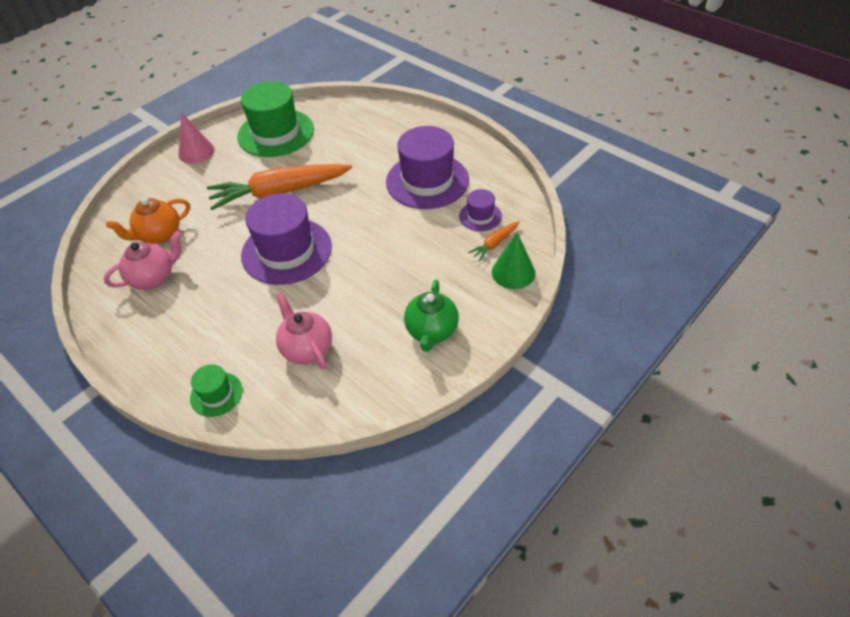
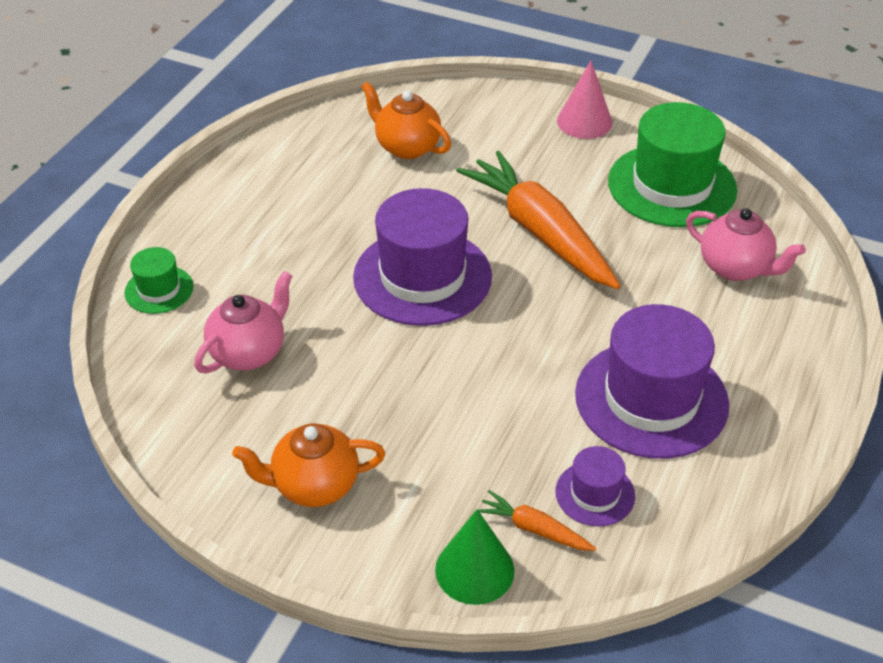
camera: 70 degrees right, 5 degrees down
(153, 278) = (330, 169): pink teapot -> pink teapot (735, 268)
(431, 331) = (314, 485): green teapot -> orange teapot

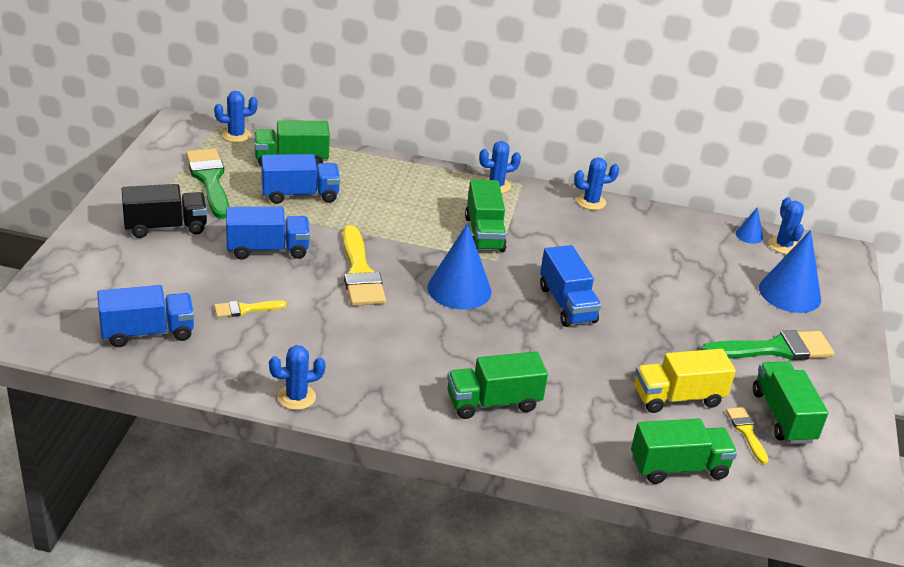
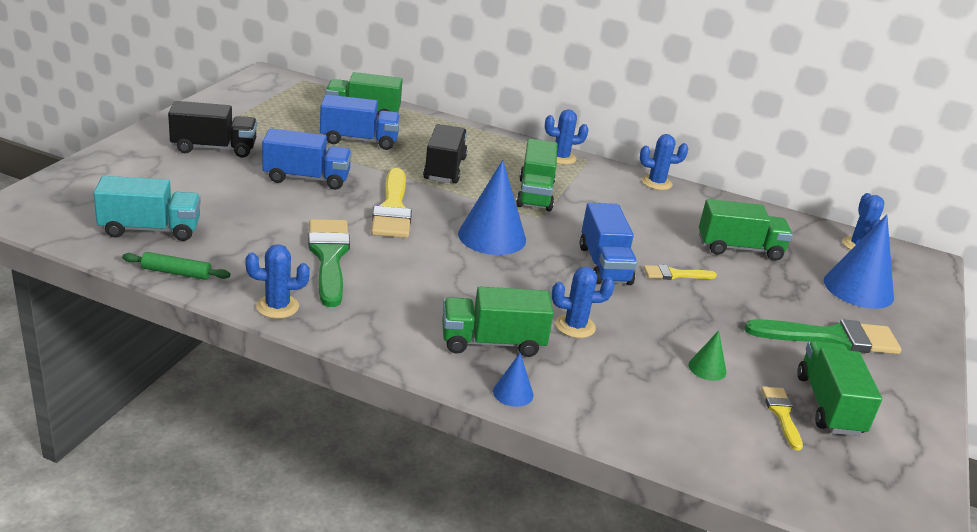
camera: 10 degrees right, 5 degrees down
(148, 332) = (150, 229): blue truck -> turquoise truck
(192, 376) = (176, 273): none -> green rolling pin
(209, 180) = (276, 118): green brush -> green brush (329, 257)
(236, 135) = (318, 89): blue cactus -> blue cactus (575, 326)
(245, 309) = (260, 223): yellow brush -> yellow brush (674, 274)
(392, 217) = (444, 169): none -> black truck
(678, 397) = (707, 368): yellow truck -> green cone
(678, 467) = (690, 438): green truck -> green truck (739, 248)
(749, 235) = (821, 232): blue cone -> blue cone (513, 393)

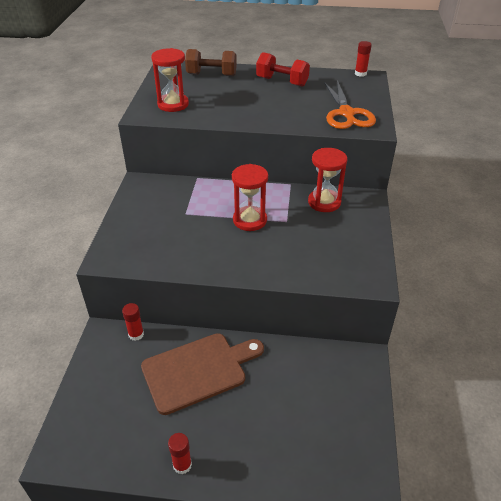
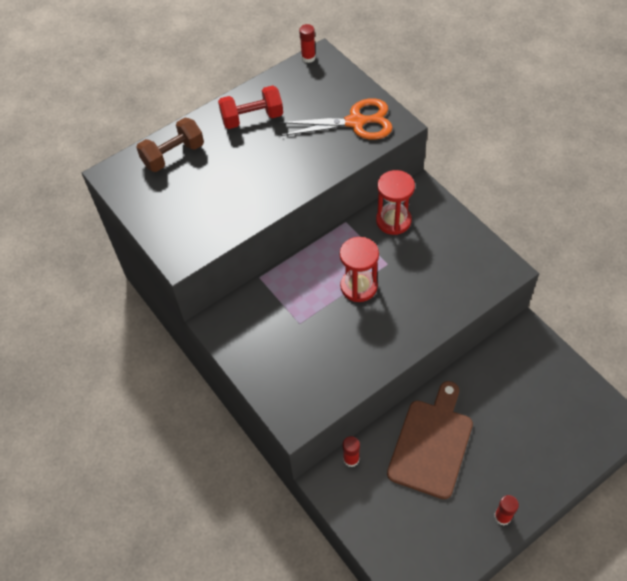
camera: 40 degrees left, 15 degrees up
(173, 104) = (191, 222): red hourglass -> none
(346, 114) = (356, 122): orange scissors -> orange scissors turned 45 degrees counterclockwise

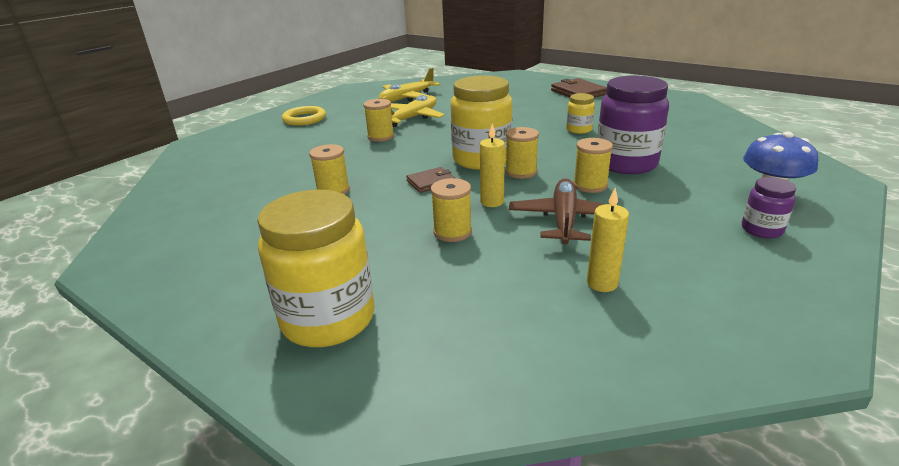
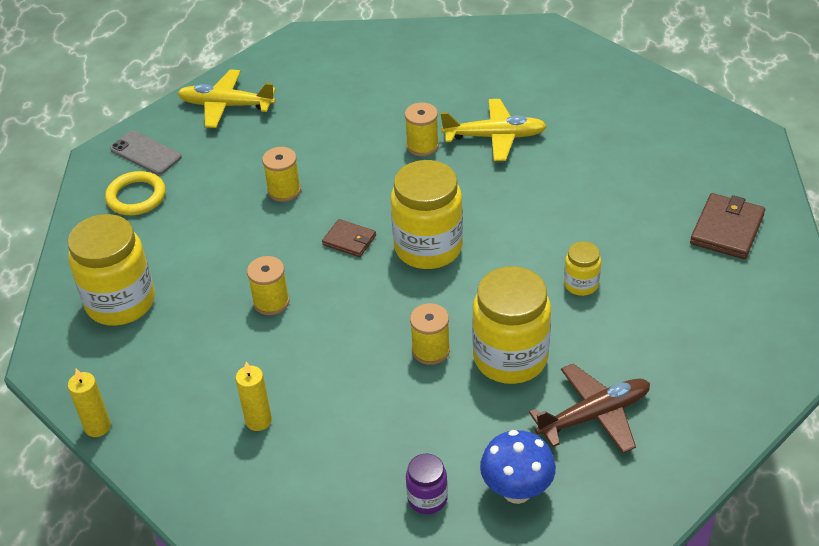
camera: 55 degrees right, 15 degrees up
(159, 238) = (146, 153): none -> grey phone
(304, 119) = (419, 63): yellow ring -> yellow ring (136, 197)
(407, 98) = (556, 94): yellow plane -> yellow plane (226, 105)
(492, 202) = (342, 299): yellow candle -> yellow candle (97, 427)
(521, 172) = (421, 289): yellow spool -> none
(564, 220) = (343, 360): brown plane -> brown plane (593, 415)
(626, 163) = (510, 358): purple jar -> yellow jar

⁂

AIM OF THE EXERCISE
Where a line above holds the string "brush", show that line.

ANSWER
(209, 180) = (276, 118): green brush -> green brush (329, 257)
(245, 309) = (260, 223): yellow brush -> yellow brush (674, 274)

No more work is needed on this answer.